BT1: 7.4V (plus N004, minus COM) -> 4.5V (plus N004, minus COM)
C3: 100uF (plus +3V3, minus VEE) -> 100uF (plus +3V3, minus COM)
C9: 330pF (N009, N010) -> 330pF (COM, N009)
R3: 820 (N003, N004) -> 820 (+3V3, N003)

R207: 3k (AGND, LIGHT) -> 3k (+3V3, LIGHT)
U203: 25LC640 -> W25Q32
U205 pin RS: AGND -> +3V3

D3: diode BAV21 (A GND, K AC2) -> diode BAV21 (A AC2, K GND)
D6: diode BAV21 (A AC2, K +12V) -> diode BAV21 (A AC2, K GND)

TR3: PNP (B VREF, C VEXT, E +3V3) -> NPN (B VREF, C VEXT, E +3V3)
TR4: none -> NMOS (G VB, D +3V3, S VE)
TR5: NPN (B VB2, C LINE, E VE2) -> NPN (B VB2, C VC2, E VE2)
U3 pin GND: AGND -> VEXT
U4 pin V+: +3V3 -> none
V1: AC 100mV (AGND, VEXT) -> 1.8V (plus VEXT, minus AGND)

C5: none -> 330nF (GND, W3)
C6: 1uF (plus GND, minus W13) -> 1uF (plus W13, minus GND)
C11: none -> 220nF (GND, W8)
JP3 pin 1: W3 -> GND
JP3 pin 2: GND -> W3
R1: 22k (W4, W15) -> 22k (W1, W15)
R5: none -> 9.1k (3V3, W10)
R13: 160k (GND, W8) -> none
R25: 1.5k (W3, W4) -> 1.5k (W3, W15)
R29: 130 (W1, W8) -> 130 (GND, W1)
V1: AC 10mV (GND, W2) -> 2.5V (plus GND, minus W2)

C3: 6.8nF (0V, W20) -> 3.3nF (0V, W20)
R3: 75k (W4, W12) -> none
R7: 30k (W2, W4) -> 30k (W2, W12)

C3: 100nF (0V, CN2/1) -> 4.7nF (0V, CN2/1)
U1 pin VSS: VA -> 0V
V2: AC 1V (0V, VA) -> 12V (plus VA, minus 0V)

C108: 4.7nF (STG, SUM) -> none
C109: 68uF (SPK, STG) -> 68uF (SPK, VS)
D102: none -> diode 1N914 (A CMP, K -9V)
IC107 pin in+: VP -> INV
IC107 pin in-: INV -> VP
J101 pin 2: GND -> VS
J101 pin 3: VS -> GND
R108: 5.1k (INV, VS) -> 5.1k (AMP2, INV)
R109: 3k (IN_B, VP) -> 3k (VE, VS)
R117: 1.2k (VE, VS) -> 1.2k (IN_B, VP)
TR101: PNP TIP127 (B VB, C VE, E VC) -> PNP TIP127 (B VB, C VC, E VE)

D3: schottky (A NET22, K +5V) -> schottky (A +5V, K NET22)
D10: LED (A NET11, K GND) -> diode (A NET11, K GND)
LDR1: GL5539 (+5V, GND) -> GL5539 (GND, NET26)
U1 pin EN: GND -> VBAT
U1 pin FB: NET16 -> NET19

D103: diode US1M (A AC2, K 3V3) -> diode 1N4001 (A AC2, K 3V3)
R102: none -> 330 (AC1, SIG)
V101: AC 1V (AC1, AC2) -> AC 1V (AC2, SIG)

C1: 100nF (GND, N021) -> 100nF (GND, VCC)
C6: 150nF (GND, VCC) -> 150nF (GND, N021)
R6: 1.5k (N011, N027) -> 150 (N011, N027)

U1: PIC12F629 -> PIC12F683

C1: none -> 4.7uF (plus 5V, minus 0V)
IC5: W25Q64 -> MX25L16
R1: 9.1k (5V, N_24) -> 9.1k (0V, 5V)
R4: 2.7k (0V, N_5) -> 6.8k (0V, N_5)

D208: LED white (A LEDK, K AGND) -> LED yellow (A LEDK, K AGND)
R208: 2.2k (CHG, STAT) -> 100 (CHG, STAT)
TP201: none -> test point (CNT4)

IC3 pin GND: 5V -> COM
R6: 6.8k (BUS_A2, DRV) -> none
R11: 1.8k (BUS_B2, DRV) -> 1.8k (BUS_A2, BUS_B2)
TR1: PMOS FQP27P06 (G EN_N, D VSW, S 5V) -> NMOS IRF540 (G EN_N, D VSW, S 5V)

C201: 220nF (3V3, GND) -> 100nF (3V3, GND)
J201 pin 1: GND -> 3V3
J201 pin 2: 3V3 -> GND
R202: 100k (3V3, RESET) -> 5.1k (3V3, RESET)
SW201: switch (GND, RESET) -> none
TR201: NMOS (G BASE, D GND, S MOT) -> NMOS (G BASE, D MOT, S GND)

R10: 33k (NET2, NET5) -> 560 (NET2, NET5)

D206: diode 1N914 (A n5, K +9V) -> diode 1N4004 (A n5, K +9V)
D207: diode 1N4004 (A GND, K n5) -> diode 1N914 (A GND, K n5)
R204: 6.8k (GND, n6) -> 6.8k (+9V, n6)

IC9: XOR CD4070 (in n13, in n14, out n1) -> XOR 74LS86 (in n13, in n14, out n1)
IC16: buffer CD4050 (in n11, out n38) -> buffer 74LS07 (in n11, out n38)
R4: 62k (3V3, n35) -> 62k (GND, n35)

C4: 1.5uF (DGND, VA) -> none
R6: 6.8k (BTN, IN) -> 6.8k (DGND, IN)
.....
• _PROBLEM REQUIREMENTS_
Among the lines above, find the one with "IC107 pin in+: VP -> INV" and the one with "D103: diode US1M". Quote both and everything between them, exactly.

• _RESPONSE AREA_
IC107 pin in+: VP -> INV
IC107 pin in-: INV -> VP
J101 pin 2: GND -> VS
J101 pin 3: VS -> GND
R108: 5.1k (INV, VS) -> 5.1k (AMP2, INV)
R109: 3k (IN_B, VP) -> 3k (VE, VS)
R117: 1.2k (VE, VS) -> 1.2k (IN_B, VP)
TR101: PNP TIP127 (B VB, C VE, E VC) -> PNP TIP127 (B VB, C VC, E VE)

D3: schottky (A NET22, K +5V) -> schottky (A +5V, K NET22)
D10: LED (A NET11, K GND) -> diode (A NET11, K GND)
LDR1: GL5539 (+5V, GND) -> GL5539 (GND, NET26)
U1 pin EN: GND -> VBAT
U1 pin FB: NET16 -> NET19

D103: diode US1M (A AC2, K 3V3) -> diode 1N4001 (A AC2, K 3V3)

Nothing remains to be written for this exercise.